## Problem requirements
Each entry is to be repeated word for word, and the images are to be dropped.

## Information supplied
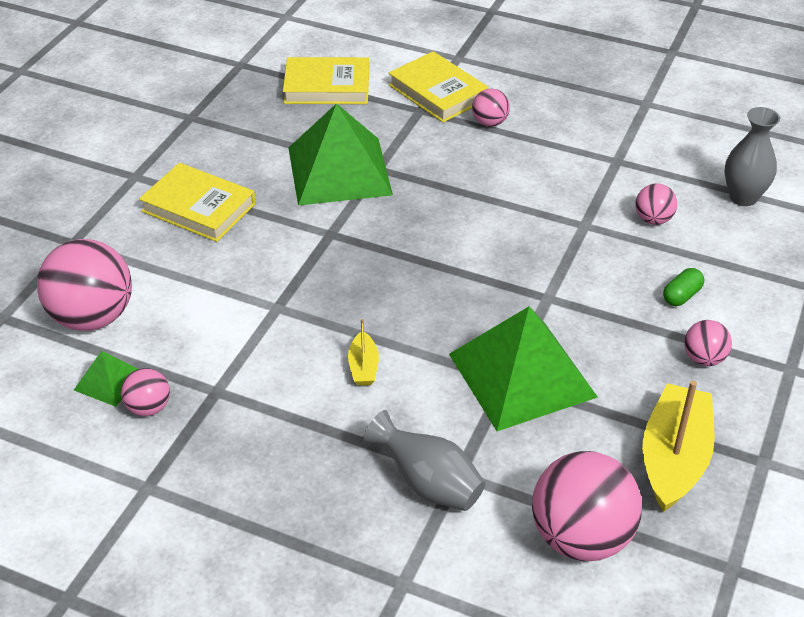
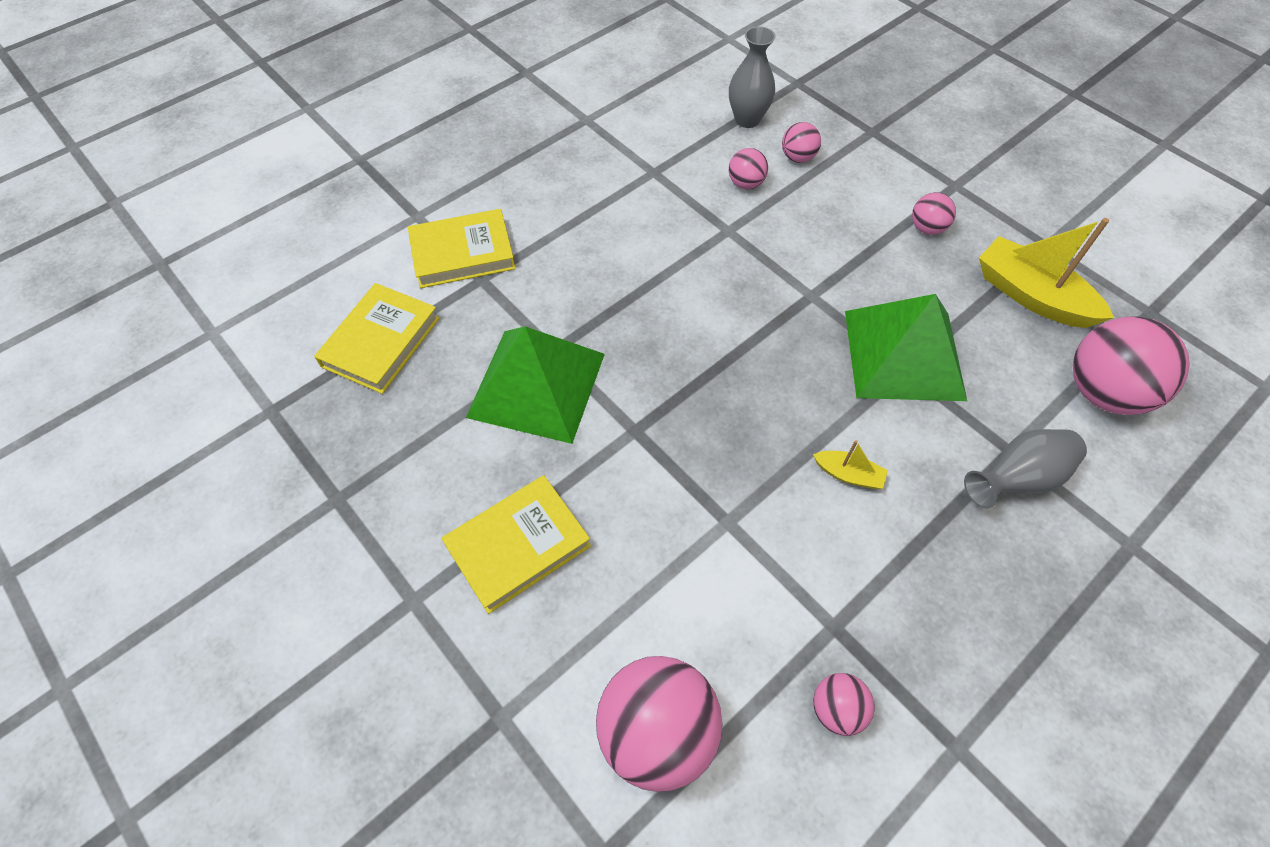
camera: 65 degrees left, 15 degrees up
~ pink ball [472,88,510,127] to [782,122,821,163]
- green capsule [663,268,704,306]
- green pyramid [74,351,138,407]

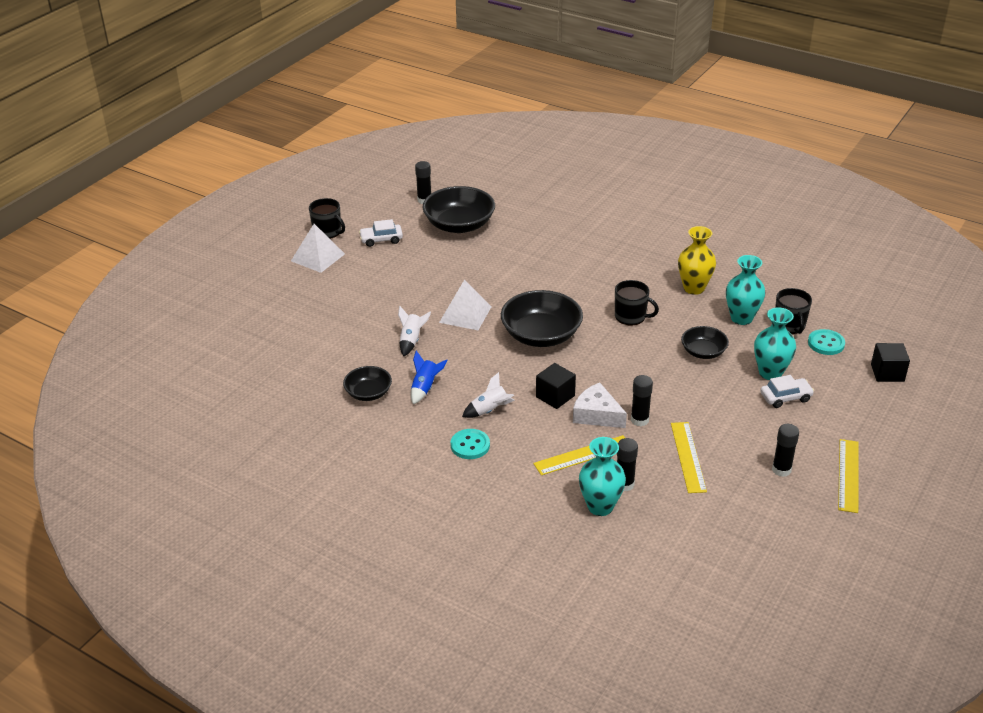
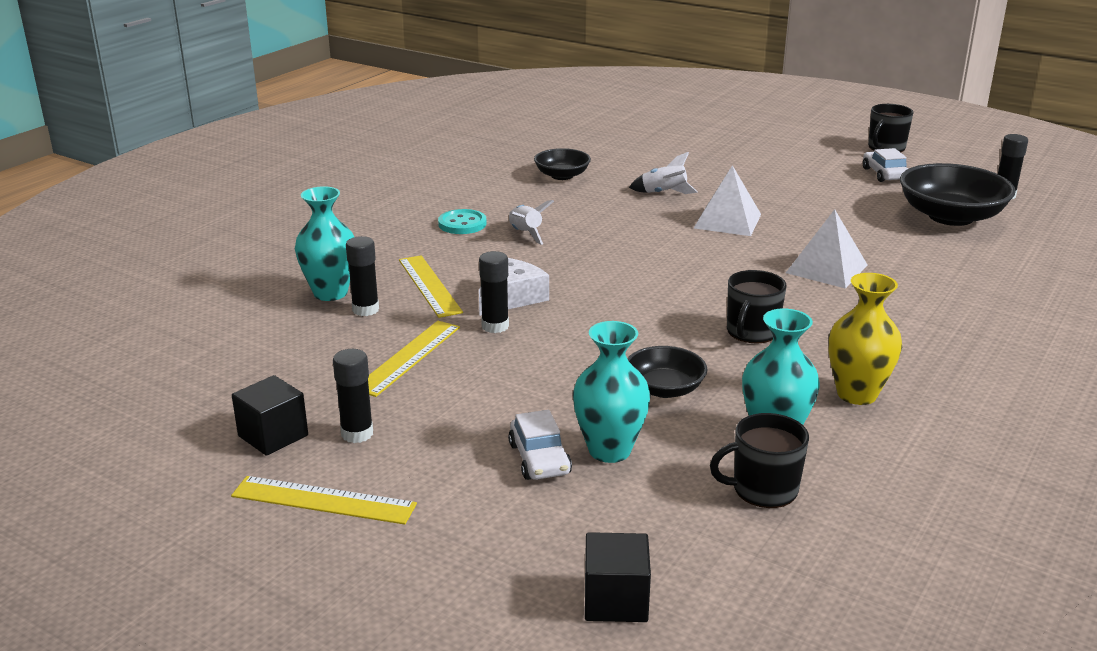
camera: 90 degrees right, 10 degrees down
~ white pyramid [291,224,345,273] to [786,209,867,289]
- black bowl [501,290,583,347]
- turquoise button [808,329,845,355]
- blue rocket [411,350,448,404]
~ black cube [536,363,576,409] to [232,375,308,456]
~ yellow ruler [671,422,707,493] = [368,321,460,397] 60 degrees counterclockwise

## Written response
camera: 65 degrees left, 15 degrees up
~ pink ball [472,88,510,127] to [782,122,821,163]
- green capsule [663,268,704,306]
- green pyramid [74,351,138,407]

camera: 90 degrees right, 10 degrees down
~ white pyramid [291,224,345,273] to [786,209,867,289]
- black bowl [501,290,583,347]
- turquoise button [808,329,845,355]
- blue rocket [411,350,448,404]
~ black cube [536,363,576,409] to [232,375,308,456]
~ yellow ruler [671,422,707,493] = [368,321,460,397] 60 degrees counterclockwise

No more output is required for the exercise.